(Collected data)
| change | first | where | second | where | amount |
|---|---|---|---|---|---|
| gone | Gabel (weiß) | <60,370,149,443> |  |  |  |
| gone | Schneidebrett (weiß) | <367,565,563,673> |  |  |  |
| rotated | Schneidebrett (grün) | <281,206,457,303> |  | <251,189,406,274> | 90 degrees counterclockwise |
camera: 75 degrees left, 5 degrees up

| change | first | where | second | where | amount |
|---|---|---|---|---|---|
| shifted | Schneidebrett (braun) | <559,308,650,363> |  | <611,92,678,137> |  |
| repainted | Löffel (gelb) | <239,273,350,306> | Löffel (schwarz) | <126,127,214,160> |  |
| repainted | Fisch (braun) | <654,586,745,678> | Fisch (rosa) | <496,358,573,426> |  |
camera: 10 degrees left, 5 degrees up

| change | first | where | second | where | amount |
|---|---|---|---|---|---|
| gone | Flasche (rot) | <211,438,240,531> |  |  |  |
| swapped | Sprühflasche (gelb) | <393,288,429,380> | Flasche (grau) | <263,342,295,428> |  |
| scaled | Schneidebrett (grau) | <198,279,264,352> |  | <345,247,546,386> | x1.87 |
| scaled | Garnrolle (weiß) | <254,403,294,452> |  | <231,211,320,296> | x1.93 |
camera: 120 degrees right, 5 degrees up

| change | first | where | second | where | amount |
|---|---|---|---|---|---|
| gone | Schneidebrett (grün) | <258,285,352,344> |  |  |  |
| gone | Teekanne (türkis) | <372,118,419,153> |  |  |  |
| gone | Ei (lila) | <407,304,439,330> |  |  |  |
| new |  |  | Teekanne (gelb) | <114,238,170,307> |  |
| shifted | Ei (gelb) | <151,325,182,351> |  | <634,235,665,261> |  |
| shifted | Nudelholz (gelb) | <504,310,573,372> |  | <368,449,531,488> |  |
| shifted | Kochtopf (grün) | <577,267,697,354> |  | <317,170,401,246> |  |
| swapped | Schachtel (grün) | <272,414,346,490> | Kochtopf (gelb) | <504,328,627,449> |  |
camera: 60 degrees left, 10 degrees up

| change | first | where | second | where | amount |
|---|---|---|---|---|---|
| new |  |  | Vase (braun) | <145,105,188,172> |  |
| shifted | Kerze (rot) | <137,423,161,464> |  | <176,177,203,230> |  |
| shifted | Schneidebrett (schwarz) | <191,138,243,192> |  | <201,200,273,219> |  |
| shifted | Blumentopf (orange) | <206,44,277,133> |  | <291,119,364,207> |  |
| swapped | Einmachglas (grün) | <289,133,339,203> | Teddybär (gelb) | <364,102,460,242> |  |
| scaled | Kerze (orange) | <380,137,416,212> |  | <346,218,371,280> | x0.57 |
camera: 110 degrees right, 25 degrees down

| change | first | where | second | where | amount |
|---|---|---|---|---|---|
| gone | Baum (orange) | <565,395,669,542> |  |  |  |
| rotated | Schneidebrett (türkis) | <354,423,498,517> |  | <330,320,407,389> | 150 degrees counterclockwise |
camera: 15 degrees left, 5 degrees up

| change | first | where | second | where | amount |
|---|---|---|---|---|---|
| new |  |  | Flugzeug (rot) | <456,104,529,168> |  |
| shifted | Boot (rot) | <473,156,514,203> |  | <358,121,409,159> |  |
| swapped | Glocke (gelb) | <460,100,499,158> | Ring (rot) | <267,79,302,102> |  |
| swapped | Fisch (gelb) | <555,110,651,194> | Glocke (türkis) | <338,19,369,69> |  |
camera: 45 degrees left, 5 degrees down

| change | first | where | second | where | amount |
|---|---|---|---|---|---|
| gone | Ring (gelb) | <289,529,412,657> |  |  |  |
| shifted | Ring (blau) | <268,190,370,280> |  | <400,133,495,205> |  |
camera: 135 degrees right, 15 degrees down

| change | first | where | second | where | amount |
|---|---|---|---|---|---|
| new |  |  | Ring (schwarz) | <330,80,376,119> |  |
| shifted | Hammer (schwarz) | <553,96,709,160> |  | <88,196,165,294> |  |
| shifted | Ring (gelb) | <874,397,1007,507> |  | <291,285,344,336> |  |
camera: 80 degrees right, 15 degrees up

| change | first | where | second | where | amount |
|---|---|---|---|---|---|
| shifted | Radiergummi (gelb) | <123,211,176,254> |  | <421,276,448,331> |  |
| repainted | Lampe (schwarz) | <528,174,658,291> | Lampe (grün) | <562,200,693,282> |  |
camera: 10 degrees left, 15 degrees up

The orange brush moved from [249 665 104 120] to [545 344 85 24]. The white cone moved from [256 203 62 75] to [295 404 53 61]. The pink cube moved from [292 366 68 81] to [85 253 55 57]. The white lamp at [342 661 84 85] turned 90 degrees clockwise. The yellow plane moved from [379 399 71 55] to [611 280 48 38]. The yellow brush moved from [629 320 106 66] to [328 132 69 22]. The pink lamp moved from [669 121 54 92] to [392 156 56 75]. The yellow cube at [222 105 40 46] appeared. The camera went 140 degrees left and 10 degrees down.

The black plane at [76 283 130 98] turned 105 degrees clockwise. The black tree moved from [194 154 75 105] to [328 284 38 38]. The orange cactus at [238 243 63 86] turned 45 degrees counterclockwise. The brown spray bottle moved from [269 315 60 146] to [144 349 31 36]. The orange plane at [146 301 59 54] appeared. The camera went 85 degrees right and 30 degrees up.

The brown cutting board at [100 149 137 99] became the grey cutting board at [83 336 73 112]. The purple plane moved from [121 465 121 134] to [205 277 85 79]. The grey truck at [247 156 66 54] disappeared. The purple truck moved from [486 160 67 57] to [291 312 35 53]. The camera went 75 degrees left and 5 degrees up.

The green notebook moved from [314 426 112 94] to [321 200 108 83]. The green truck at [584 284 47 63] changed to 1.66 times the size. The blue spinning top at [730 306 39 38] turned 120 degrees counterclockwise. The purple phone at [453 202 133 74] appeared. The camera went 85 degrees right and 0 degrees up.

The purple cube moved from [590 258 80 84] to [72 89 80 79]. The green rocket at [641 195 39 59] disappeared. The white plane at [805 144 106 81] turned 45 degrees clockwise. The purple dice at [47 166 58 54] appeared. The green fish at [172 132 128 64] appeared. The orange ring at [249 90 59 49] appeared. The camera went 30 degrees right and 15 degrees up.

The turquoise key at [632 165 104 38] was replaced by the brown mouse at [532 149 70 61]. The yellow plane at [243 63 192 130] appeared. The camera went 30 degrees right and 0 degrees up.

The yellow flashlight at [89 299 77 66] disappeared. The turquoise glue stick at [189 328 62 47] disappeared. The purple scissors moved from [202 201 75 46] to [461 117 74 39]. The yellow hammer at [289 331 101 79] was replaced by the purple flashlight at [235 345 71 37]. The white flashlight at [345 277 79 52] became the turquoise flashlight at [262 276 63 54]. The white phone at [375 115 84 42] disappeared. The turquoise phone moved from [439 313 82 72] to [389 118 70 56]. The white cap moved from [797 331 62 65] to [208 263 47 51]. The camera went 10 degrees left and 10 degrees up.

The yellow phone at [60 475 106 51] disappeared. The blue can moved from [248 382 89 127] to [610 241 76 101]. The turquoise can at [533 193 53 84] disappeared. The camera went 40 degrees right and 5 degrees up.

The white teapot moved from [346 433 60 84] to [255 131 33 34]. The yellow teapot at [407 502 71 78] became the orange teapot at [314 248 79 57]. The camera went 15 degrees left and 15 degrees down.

Activity — Reproduce the data exactly, character for character.

Answer space —
| change | first | where | second | where | amount |
|---|---|---|---|---|---|
| gone | Gabel (weiß) | <60,370,149,443> |  |  |  |
| gone | Schneidebrett (weiß) | <367,565,563,673> |  |  |  |
| rotated | Schneidebrett (grün) | <281,206,457,303> |  | <251,189,406,274> | 90 degrees counterclockwise |
camera: 75 degrees left, 5 degrees up

| change | first | where | second | where | amount |
|---|---|---|---|---|---|
| shifted | Schneidebrett (braun) | <559,308,650,363> |  | <611,92,678,137> |  |
| repainted | Löffel (gelb) | <239,273,350,306> | Löffel (schwarz) | <126,127,214,160> |  |
| repainted | Fisch (braun) | <654,586,745,678> | Fisch (rosa) | <496,358,573,426> |  |
camera: 10 degrees left, 5 degrees up

| change | first | where | second | where | amount |
|---|---|---|---|---|---|
| gone | Flasche (rot) | <211,438,240,531> |  |  |  |
| swapped | Sprühflasche (gelb) | <393,288,429,380> | Flasche (grau) | <263,342,295,428> |  |
| scaled | Schneidebrett (grau) | <198,279,264,352> |  | <345,247,546,386> | x1.87 |
| scaled | Garnrolle (weiß) | <254,403,294,452> |  | <231,211,320,296> | x1.93 |
camera: 120 degrees right, 5 degrees up

| change | first | where | second | where | amount |
|---|---|---|---|---|---|
| gone | Schneidebrett (grün) | <258,285,352,344> |  |  |  |
| gone | Teekanne (türkis) | <372,118,419,153> |  |  |  |
| gone | Ei (lila) | <407,304,439,330> |  |  |  |
| new |  |  | Teekanne (gelb) | <114,238,170,307> |  |
| shifted | Ei (gelb) | <151,325,182,351> |  | <634,235,665,261> |  |
| shifted | Nudelholz (gelb) | <504,310,573,372> |  | <368,449,531,488> |  |
| shifted | Kochtopf (grün) | <577,267,697,354> |  | <317,170,401,246> |  |
| swapped | Schachtel (grün) | <272,414,346,490> | Kochtopf (gelb) | <504,328,627,449> |  |
camera: 60 degrees left, 10 degrees up

| change | first | where | second | where | amount |
|---|---|---|---|---|---|
| new |  |  | Vase (braun) | <145,105,188,172> |  |
| shifted | Kerze (rot) | <137,423,161,464> |  | <176,177,203,230> |  |
| shifted | Schneidebrett (schwarz) | <191,138,243,192> |  | <201,200,273,219> |  |
| shifted | Blumentopf (orange) | <206,44,277,133> |  | <291,119,364,207> |  |
| swapped | Einmachglas (grün) | <289,133,339,203> | Teddybär (gelb) | <364,102,460,242> |  |
| scaled | Kerze (orange) | <380,137,416,212> |  | <346,218,371,280> | x0.57 |
camera: 110 degrees right, 25 degrees down

| change | first | where | second | where | amount |
|---|---|---|---|---|---|
| gone | Baum (orange) | <565,395,669,542> |  |  |  |
| rotated | Schneidebrett (türkis) | <354,423,498,517> |  | <330,320,407,389> | 150 degrees counterclockwise |
camera: 15 degrees left, 5 degrees up

| change | first | where | second | where | amount |
|---|---|---|---|---|---|
| new |  |  | Flugzeug (rot) | <456,104,529,168> |  |
| shifted | Boot (rot) | <473,156,514,203> |  | <358,121,409,159> |  |
| swapped | Glocke (gelb) | <460,100,499,158> | Ring (rot) | <267,79,302,102> |  |
| swapped | Fisch (gelb) | <555,110,651,194> | Glocke (türkis) | <338,19,369,69> |  |
camera: 45 degrees left, 5 degrees down

| change | first | where | second | where | amount |
|---|---|---|---|---|---|
| gone | Ring (gelb) | <289,529,412,657> |  |  |  |
| shifted | Ring (blau) | <268,190,370,280> |  | <400,133,495,205> |  |
camera: 135 degrees right, 15 degrees down

| change | first | where | second | where | amount |
|---|---|---|---|---|---|
| new |  |  | Ring (schwarz) | <330,80,376,119> |  |
| shifted | Hammer (schwarz) | <553,96,709,160> |  | <88,196,165,294> |  |
| shifted | Ring (gelb) | <874,397,1007,507> |  | <291,285,344,336> |  |
camera: 80 degrees right, 15 degrees up

| change | first | where | second | where | amount |
|---|---|---|---|---|---|
| shifted | Radiergummi (gelb) | <123,211,176,254> |  | <421,276,448,331> |  |
| repainted | Lampe (schwarz) | <528,174,658,291> | Lampe (grün) | <562,200,693,282> |  |
camera: 10 degrees left, 15 degrees up

The orange brush moved from [249 665 104 120] to [545 344 85 24]. The white cone moved from [256 203 62 75] to [295 404 53 61]. The pink cube moved from [292 366 68 81] to [85 253 55 57]. The white lamp at [342 661 84 85] turned 90 degrees clockwise. The yellow plane moved from [379 399 71 55] to [611 280 48 38]. The yellow brush moved from [629 320 106 66] to [328 132 69 22]. The pink lamp moved from [669 121 54 92] to [392 156 56 75]. The yellow cube at [222 105 40 46] appeared. The camera went 140 degrees left and 10 degrees down.

The black plane at [76 283 130 98] turned 105 degrees clockwise. The black tree moved from [194 154 75 105] to [328 284 38 38]. The orange cactus at [238 243 63 86] turned 45 degrees counterclockwise. The brown spray bottle moved from [269 315 60 146] to [144 349 31 36]. The orange plane at [146 301 59 54] appeared. The camera went 85 degrees right and 30 degrees up.

The brown cutting board at [100 149 137 99] became the grey cutting board at [83 336 73 112]. The purple plane moved from [121 465 121 134] to [205 277 85 79]. The grey truck at [247 156 66 54] disappeared. The purple truck moved from [486 160 67 57] to [291 312 35 53]. The camera went 75 degrees left and 5 degrees up.

The green notebook moved from [314 426 112 94] to [321 200 108 83]. The green truck at [584 284 47 63] changed to 1.66 times the size. The blue spinning top at [730 306 39 38] turned 120 degrees counterclockwise. The purple phone at [453 202 133 74] appeared. The camera went 85 degrees right and 0 degrees up.

The purple cube moved from [590 258 80 84] to [72 89 80 79]. The green rocket at [641 195 39 59] disappeared. The white plane at [805 144 106 81] turned 45 degrees clockwise. The purple dice at [47 166 58 54] appeared. The green fish at [172 132 128 64] appeared. The orange ring at [249 90 59 49] appeared. The camera went 30 degrees right and 15 degrees up.

The turquoise key at [632 165 104 38] was replaced by the brown mouse at [532 149 70 61]. The yellow plane at [243 63 192 130] appeared. The camera went 30 degrees right and 0 degrees up.

The yellow flashlight at [89 299 77 66] disappeared. The turquoise glue stick at [189 328 62 47] disappeared. The purple scissors moved from [202 201 75 46] to [461 117 74 39]. The yellow hammer at [289 331 101 79] was replaced by the purple flashlight at [235 345 71 37]. The white flashlight at [345 277 79 52] became the turquoise flashlight at [262 276 63 54]. The white phone at [375 115 84 42] disappeared. The turquoise phone moved from [439 313 82 72] to [389 118 70 56]. The white cap moved from [797 331 62 65] to [208 263 47 51]. The camera went 10 degrees left and 10 degrees up.

The yellow phone at [60 475 106 51] disappeared. The blue can moved from [248 382 89 127] to [610 241 76 101]. The turquoise can at [533 193 53 84] disappeared. The camera went 40 degrees right and 5 degrees up.

The white teapot moved from [346 433 60 84] to [255 131 33 34]. The yellow teapot at [407 502 71 78] became the orange teapot at [314 248 79 57]. The camera went 15 degrees left and 15 degrees down.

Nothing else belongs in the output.